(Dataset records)

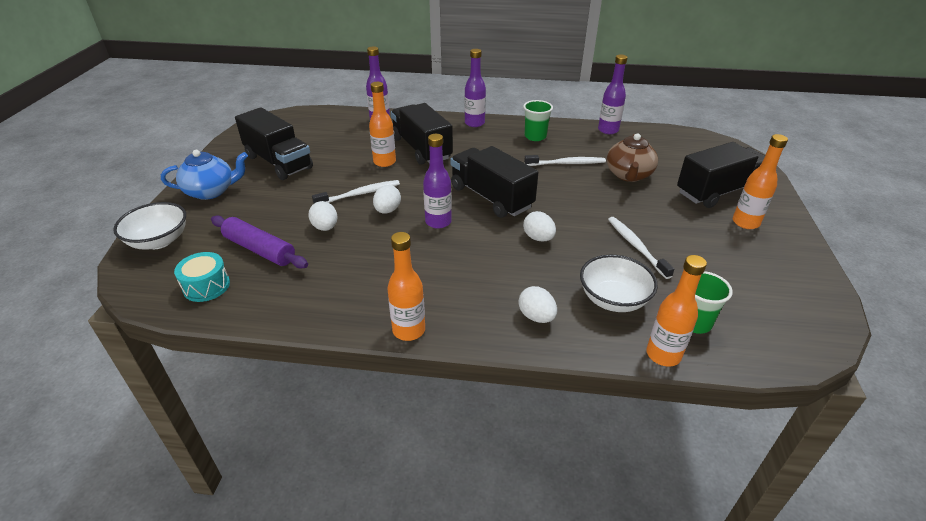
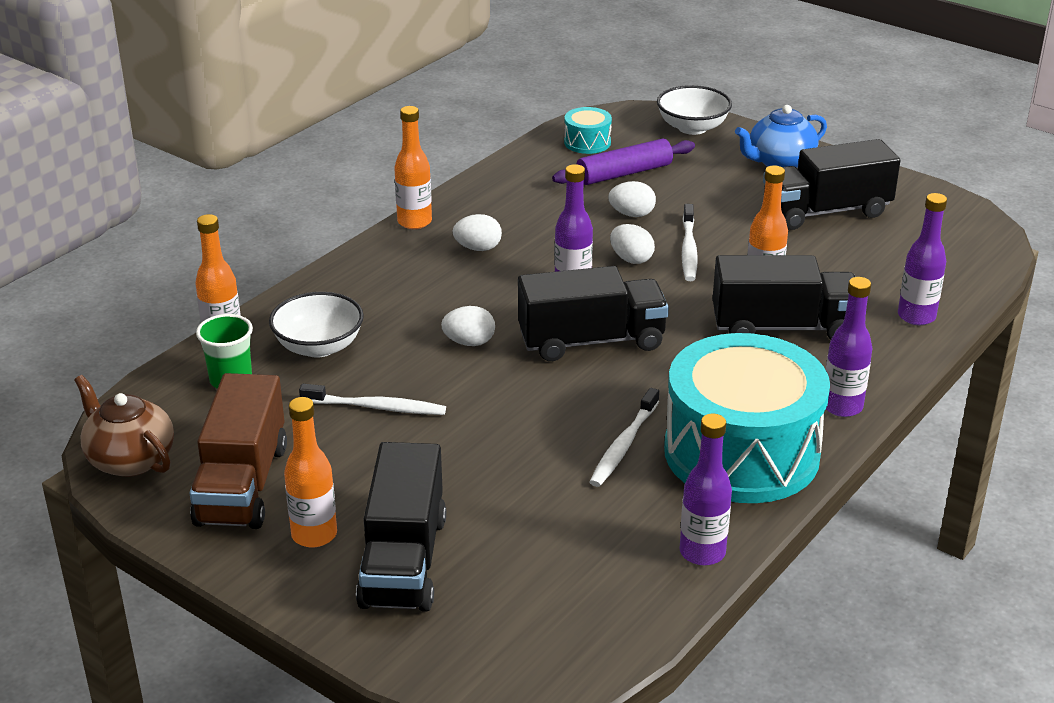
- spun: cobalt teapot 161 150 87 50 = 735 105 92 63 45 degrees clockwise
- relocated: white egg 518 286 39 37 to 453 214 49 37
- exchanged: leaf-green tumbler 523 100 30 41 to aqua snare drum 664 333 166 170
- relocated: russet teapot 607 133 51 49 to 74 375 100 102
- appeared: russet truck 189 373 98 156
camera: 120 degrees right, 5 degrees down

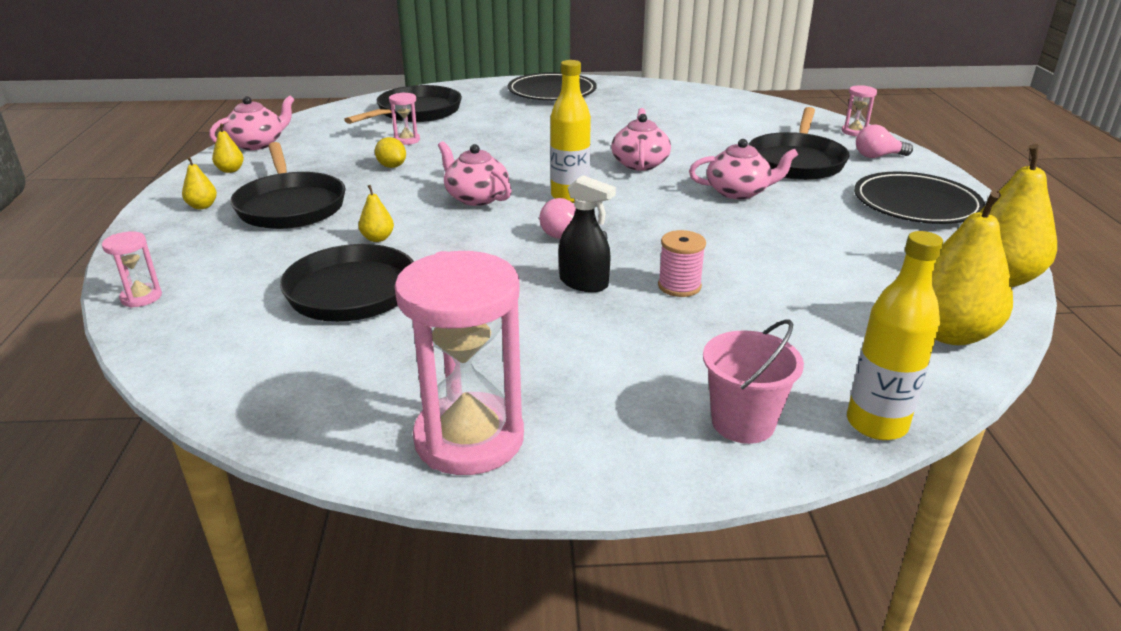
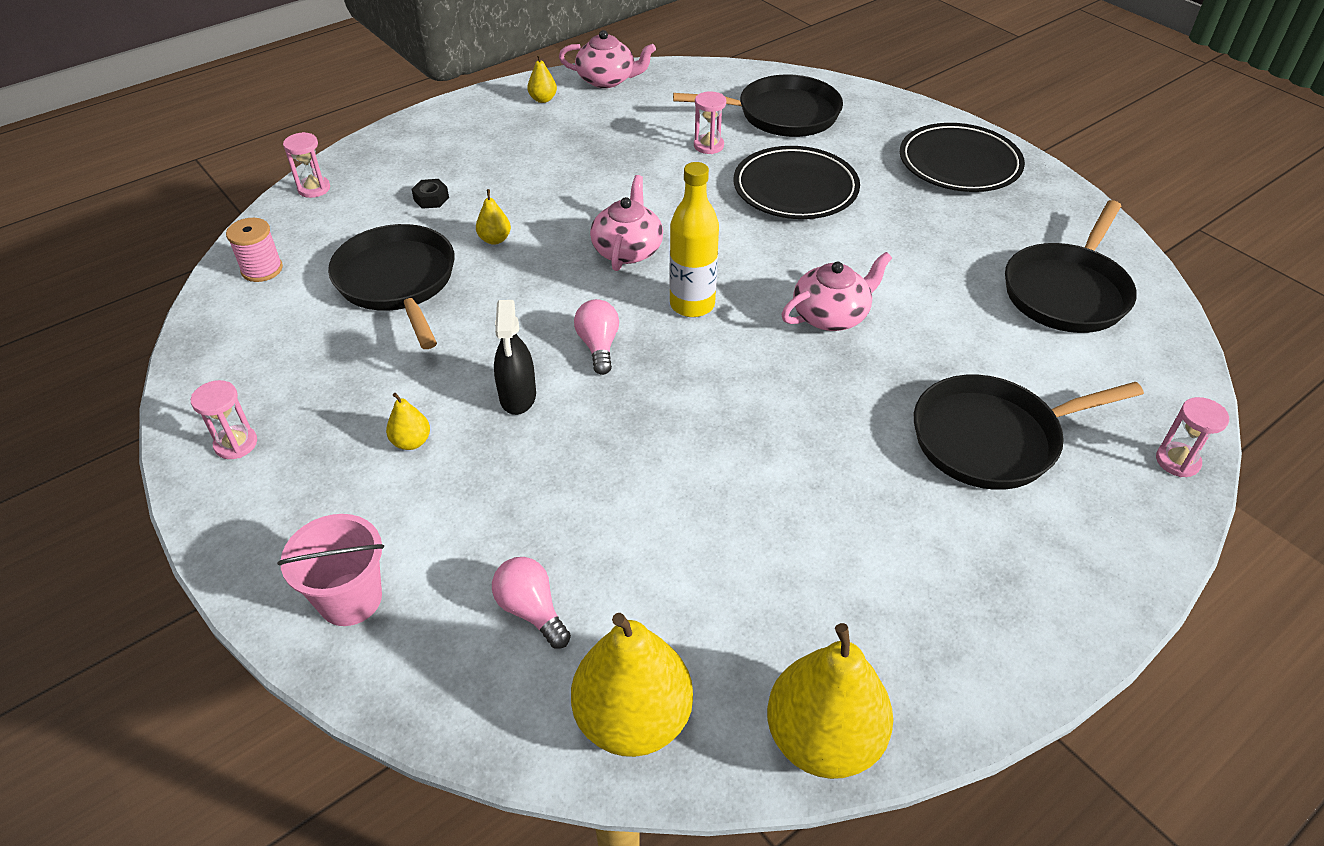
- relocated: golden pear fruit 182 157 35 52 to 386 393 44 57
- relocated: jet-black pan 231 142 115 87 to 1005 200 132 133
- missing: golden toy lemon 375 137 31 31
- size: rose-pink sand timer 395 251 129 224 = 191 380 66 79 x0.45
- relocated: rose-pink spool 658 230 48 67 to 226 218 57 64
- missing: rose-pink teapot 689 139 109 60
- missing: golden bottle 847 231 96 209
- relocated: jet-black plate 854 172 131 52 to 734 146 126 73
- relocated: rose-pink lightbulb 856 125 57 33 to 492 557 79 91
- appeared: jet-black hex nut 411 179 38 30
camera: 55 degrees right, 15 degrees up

WHAT YOU SHOULD DO >> Return exactly the lines that begin with the one containing "- relocated: white" and end with the final line of the data above; include no pictures.

RESULT FOR THIS TASK >>
- relocated: white egg 518 286 39 37 to 453 214 49 37
- exchanged: leaf-green tumbler 523 100 30 41 to aqua snare drum 664 333 166 170
- relocated: russet teapot 607 133 51 49 to 74 375 100 102
- appeared: russet truck 189 373 98 156
camera: 120 degrees right, 5 degrees down

- relocated: golden pear fruit 182 157 35 52 to 386 393 44 57
- relocated: jet-black pan 231 142 115 87 to 1005 200 132 133
- missing: golden toy lemon 375 137 31 31
- size: rose-pink sand timer 395 251 129 224 = 191 380 66 79 x0.45
- relocated: rose-pink spool 658 230 48 67 to 226 218 57 64
- missing: rose-pink teapot 689 139 109 60
- missing: golden bottle 847 231 96 209
- relocated: jet-black plate 854 172 131 52 to 734 146 126 73
- relocated: rose-pink lightbulb 856 125 57 33 to 492 557 79 91
- appeared: jet-black hex nut 411 179 38 30
camera: 55 degrees right, 15 degrees up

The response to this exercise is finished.